(Before-and-after object listings)
● ● ●
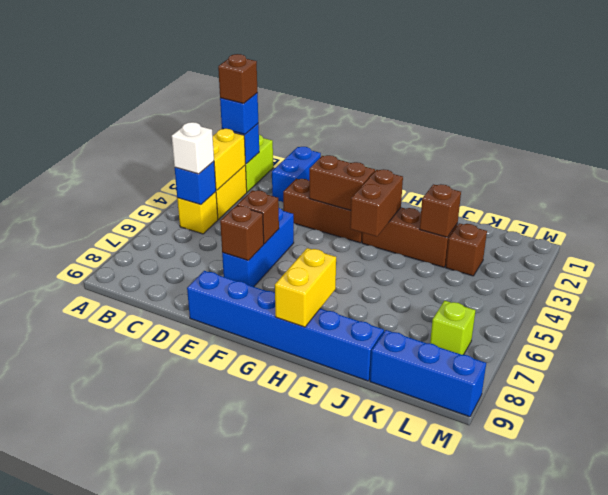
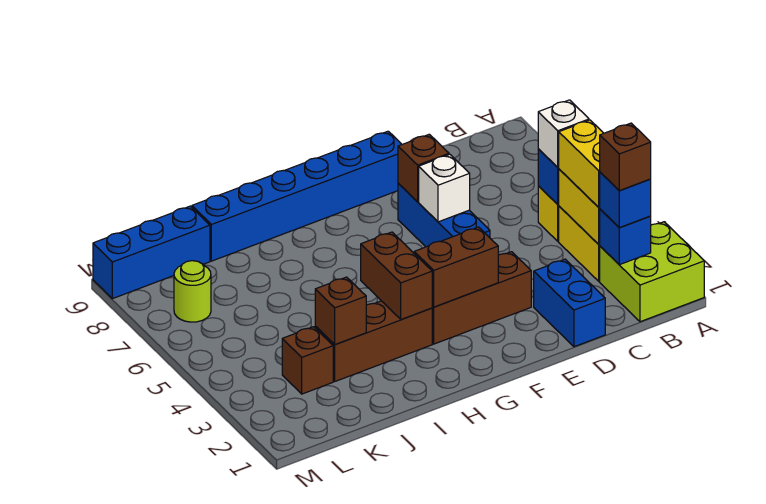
brown brick E6 level 2 -> white brick E6 level 2
yellow brick H8:H9 level 2 -> yellow brick B3:B4 level 3
lime brick L7 level 1 -> lime round brick L7 level 1

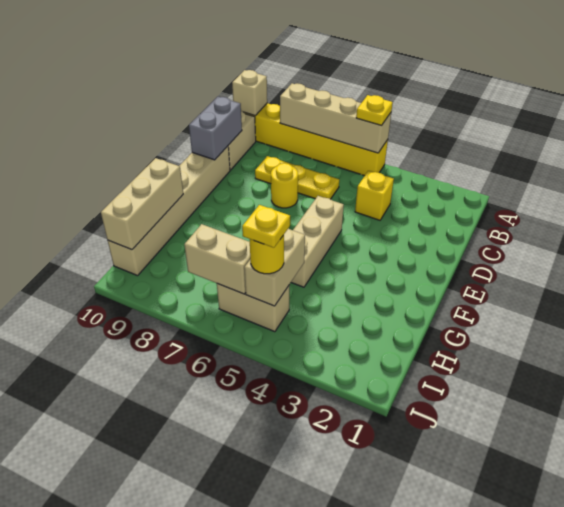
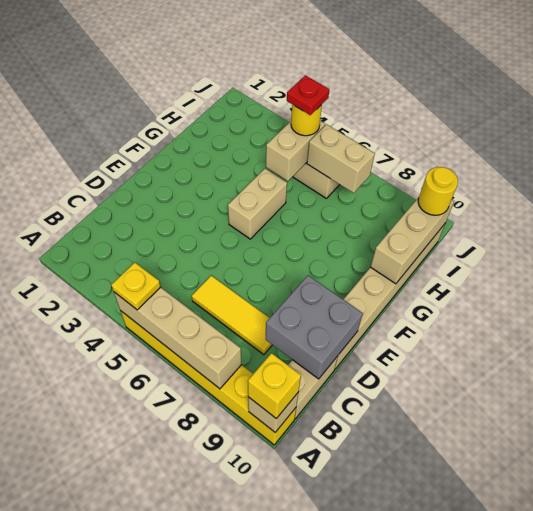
yellow brick C4 level 1 -> yellow brick A10 level 3
yellow plate C6:C8 level 1 -> yellow tile C6:C8 level 1
grey brick C10:D10 level 2 -> grey brick C9:D10 level 2
yellow round brick D7 level 1 -> yellow round brick I10 level 3
tan brick E5:G5 level 1 -> tan brick F5:G5 level 1
yellow plate I5 level 4 -> red plate I5 level 4

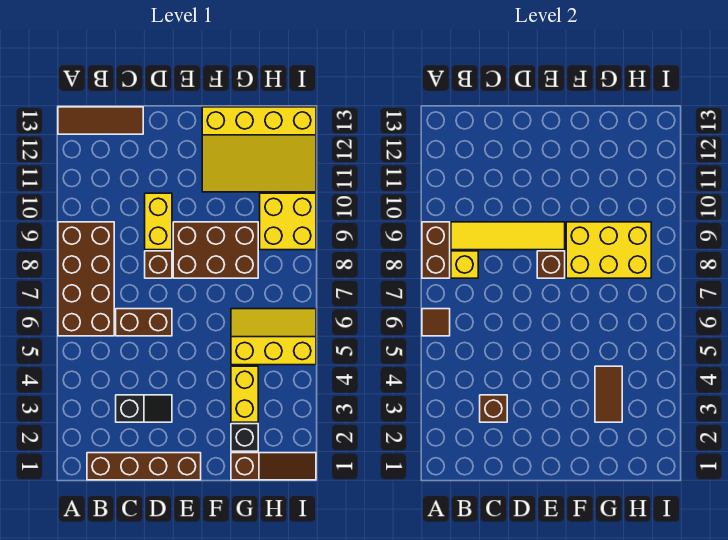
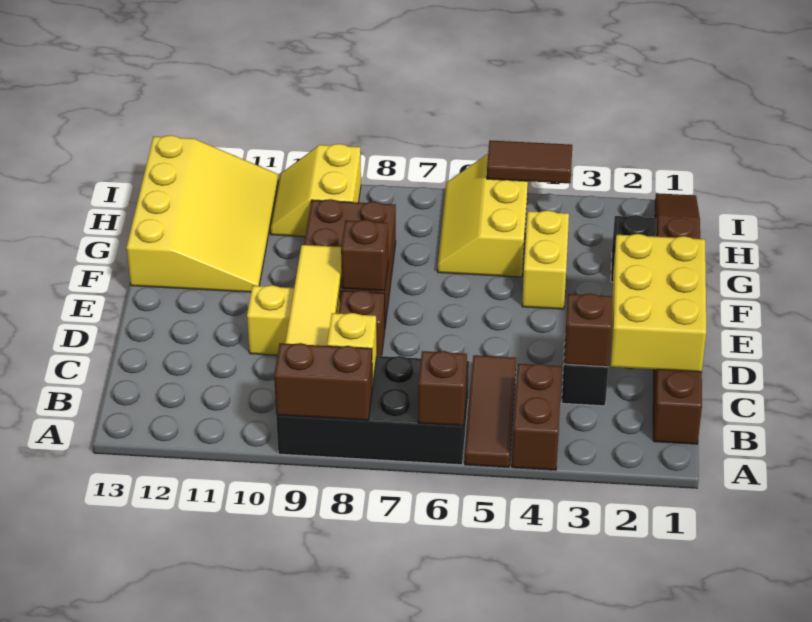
brown brick A6:B9 level 1 -> black brick A6:B9 level 1
brown tile A6 level 2 -> brown brick A6 level 2
brown tile A13:C13 level 1 -> brown tile A5:C5 level 1
brown brick C6:D6 level 1 -> brown brick A4:B4 level 1
yellow brick F8:H9 level 2 -> yellow brick C1:E2 level 2
yellow brick G3:G4 level 1 -> yellow brick F4:G4 level 1
brown tile G3:G4 level 2 -> brown tile I4:I5 level 2
yellow brick H9:I10 level 1 -> yellow slope H9:I10 level 1 top 9

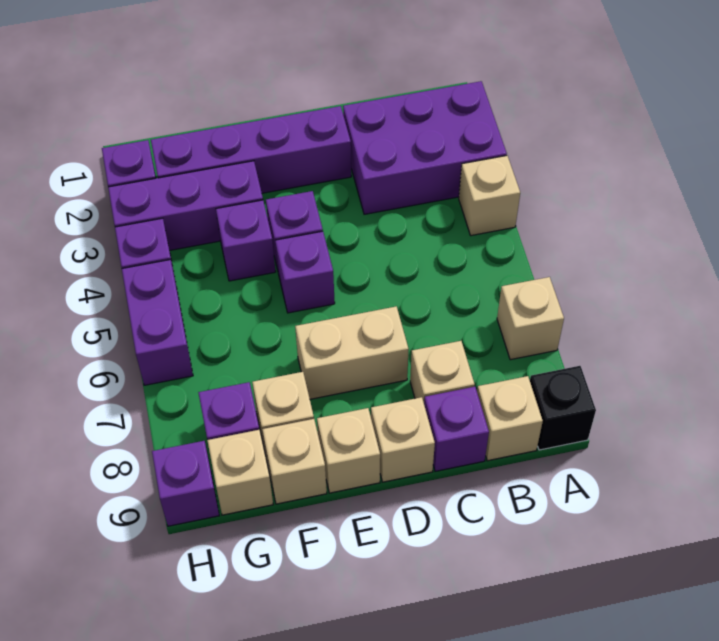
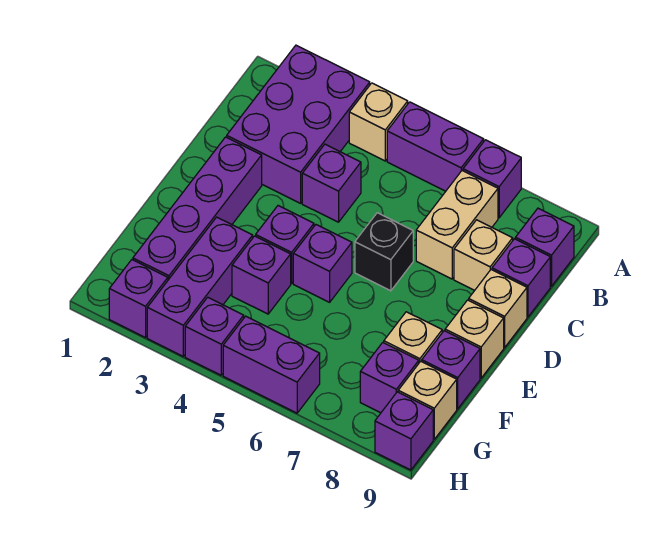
none -> purple brick A5:A6 level 1
tan brick A7 level 1 -> purple brick A7 level 1
black brick A9 level 1 -> black brick D6 level 1
tan brick B9 level 1 -> purple brick B9 level 1
none -> purple brick C4 level 1
tan brick D7:E7 level 1 -> tan brick B7:C7 level 1
tan brick F9 level 1 -> purple brick F9 level 1

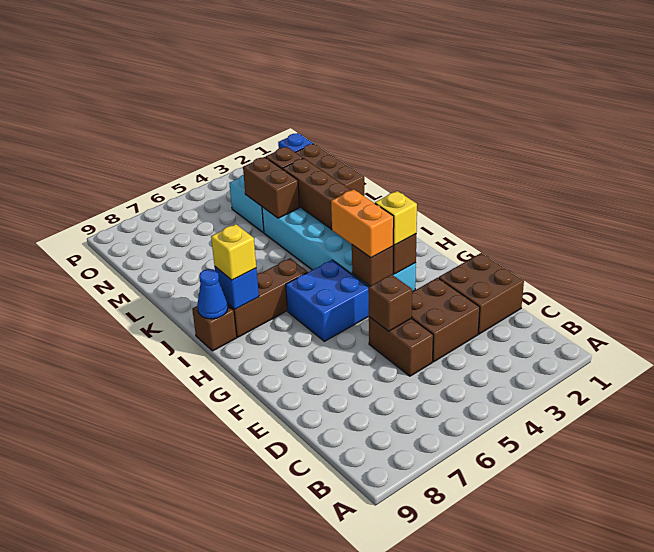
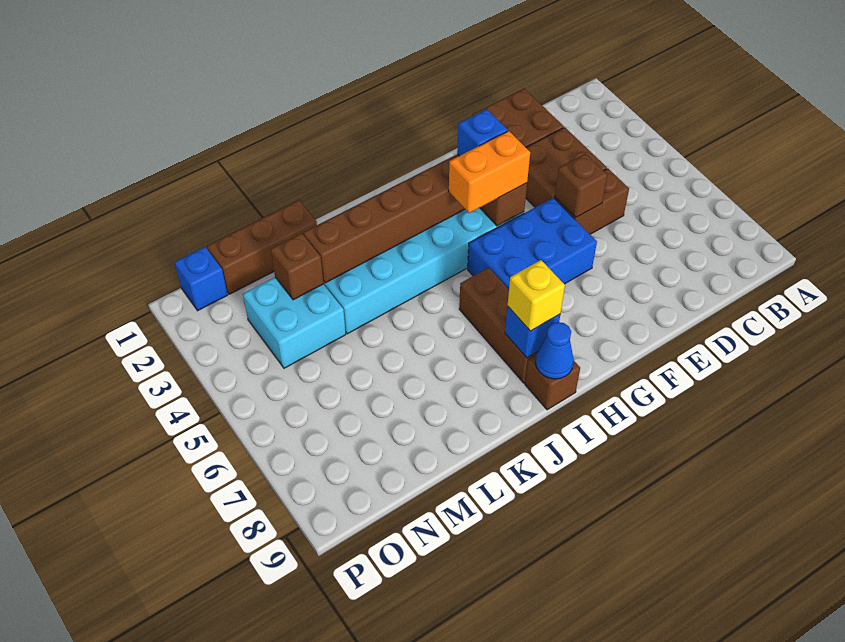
yellow brick G3 level 3 -> blue brick G3 level 3
blue brick G5:H6 level 1 -> blue brick F5:H6 level 1
brown brick L4:M4 level 2 -> none

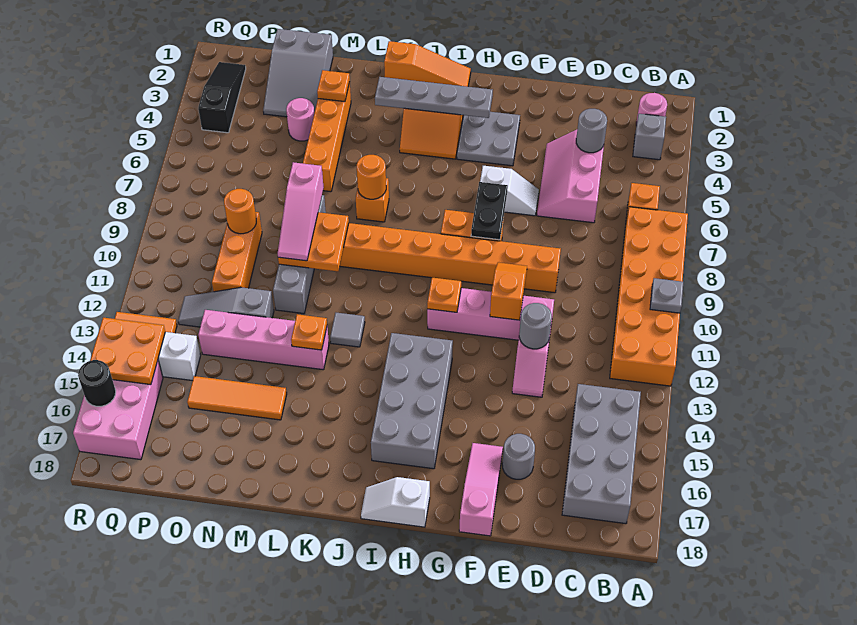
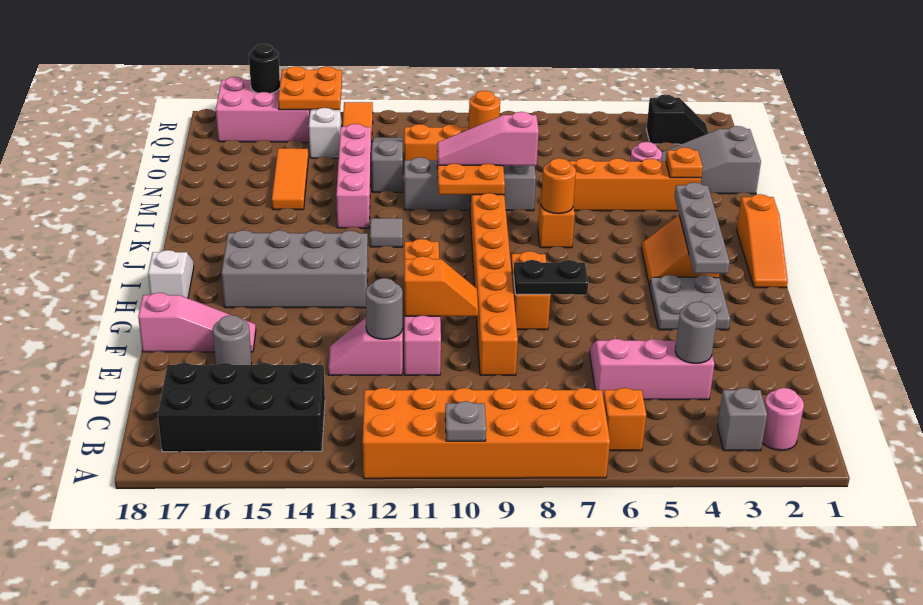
grey brick B14:C17 level 1 -> black brick B14:C17 level 1
white slope F6:G6 level 1 top G -> none
orange plate L13 level 2 -> none
black slope Q2:Q4 level 1 top 4 -> black slope Q2:Q3 level 1 top 3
● ● ●
### ABOUT THIS TASK
Give back all the records as they stand, but with no pictures in the copy.

### COMPLETED TASK
brown brick E6 level 2 -> white brick E6 level 2
yellow brick H8:H9 level 2 -> yellow brick B3:B4 level 3
lime brick L7 level 1 -> lime round brick L7 level 1

yellow brick C4 level 1 -> yellow brick A10 level 3
yellow plate C6:C8 level 1 -> yellow tile C6:C8 level 1
grey brick C10:D10 level 2 -> grey brick C9:D10 level 2
yellow round brick D7 level 1 -> yellow round brick I10 level 3
tan brick E5:G5 level 1 -> tan brick F5:G5 level 1
yellow plate I5 level 4 -> red plate I5 level 4

brown brick A6:B9 level 1 -> black brick A6:B9 level 1
brown tile A6 level 2 -> brown brick A6 level 2
brown tile A13:C13 level 1 -> brown tile A5:C5 level 1
brown brick C6:D6 level 1 -> brown brick A4:B4 level 1
yellow brick F8:H9 level 2 -> yellow brick C1:E2 level 2
yellow brick G3:G4 level 1 -> yellow brick F4:G4 level 1
brown tile G3:G4 level 2 -> brown tile I4:I5 level 2
yellow brick H9:I10 level 1 -> yellow slope H9:I10 level 1 top 9

none -> purple brick A5:A6 level 1
tan brick A7 level 1 -> purple brick A7 level 1
black brick A9 level 1 -> black brick D6 level 1
tan brick B9 level 1 -> purple brick B9 level 1
none -> purple brick C4 level 1
tan brick D7:E7 level 1 -> tan brick B7:C7 level 1
tan brick F9 level 1 -> purple brick F9 level 1

yellow brick G3 level 3 -> blue brick G3 level 3
blue brick G5:H6 level 1 -> blue brick F5:H6 level 1
brown brick L4:M4 level 2 -> none

grey brick B14:C17 level 1 -> black brick B14:C17 level 1
white slope F6:G6 level 1 top G -> none
orange plate L13 level 2 -> none
black slope Q2:Q4 level 1 top 4 -> black slope Q2:Q3 level 1 top 3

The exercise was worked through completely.